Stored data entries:
========================================================================
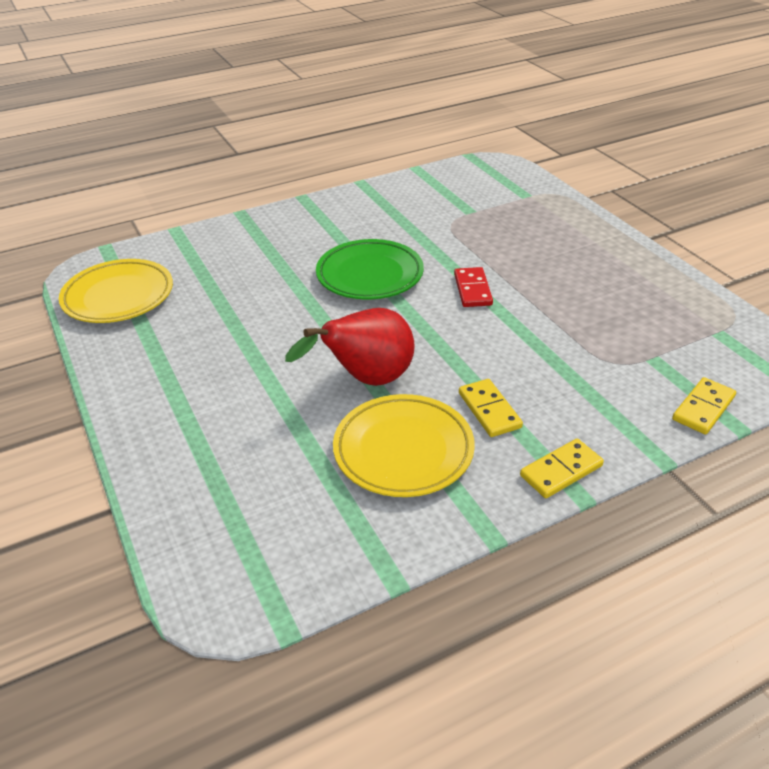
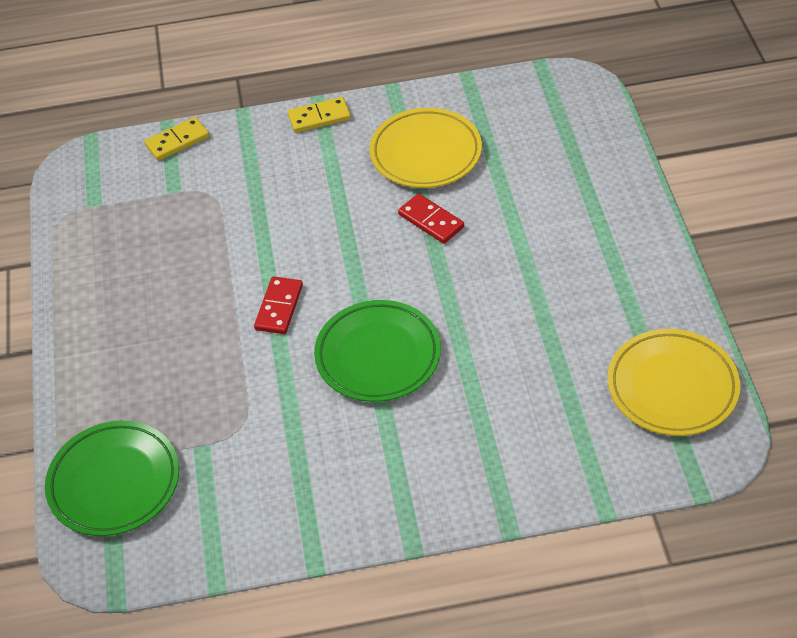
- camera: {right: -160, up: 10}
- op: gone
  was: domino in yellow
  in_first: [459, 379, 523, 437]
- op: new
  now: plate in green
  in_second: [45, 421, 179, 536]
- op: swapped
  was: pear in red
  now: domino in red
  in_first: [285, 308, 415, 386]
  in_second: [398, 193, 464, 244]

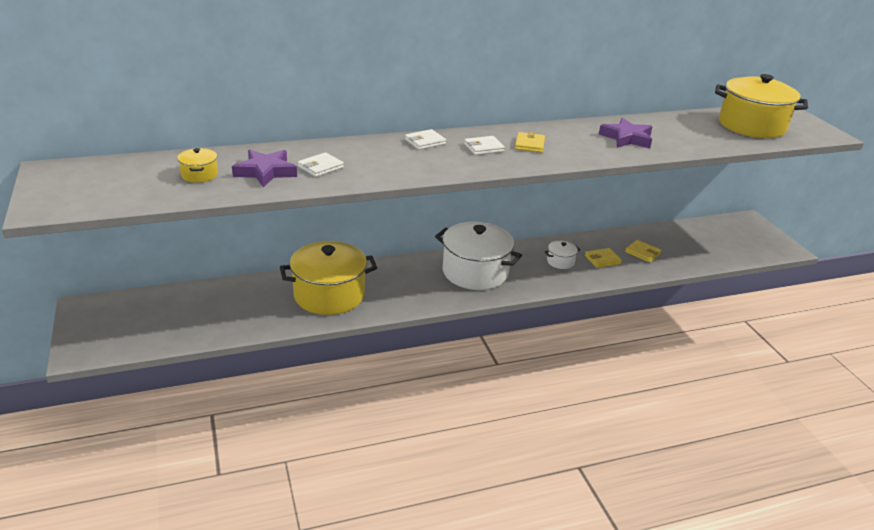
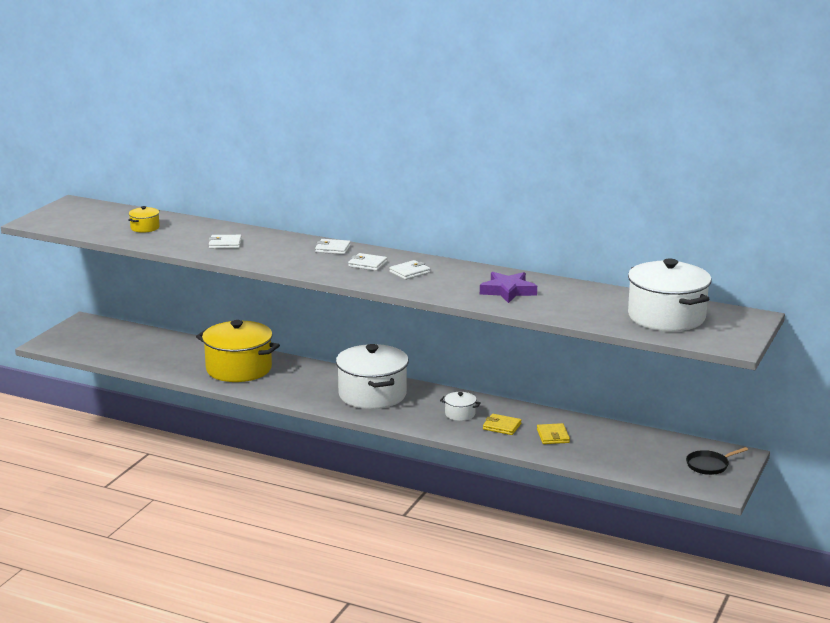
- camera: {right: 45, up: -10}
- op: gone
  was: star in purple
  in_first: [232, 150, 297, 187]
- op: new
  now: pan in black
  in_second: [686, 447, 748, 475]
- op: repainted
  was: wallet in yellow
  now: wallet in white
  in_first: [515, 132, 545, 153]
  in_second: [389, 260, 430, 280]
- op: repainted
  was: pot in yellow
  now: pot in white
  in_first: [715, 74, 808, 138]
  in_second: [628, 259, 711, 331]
========================================================================
Reproduce the complete set of records verbatim and omit the pictures.

- camera: {right: -160, up: 10}
- op: gone
  was: domino in yellow
  in_first: [459, 379, 523, 437]
- op: new
  now: plate in green
  in_second: [45, 421, 179, 536]
- op: swapped
  was: pear in red
  now: domino in red
  in_first: [285, 308, 415, 386]
  in_second: [398, 193, 464, 244]

- camera: {right: 45, up: -10}
- op: gone
  was: star in purple
  in_first: [232, 150, 297, 187]
- op: new
  now: pan in black
  in_second: [686, 447, 748, 475]
- op: repainted
  was: wallet in yellow
  now: wallet in white
  in_first: [515, 132, 545, 153]
  in_second: [389, 260, 430, 280]
- op: repainted
  was: pot in yellow
  now: pot in white
  in_first: [715, 74, 808, 138]
  in_second: [628, 259, 711, 331]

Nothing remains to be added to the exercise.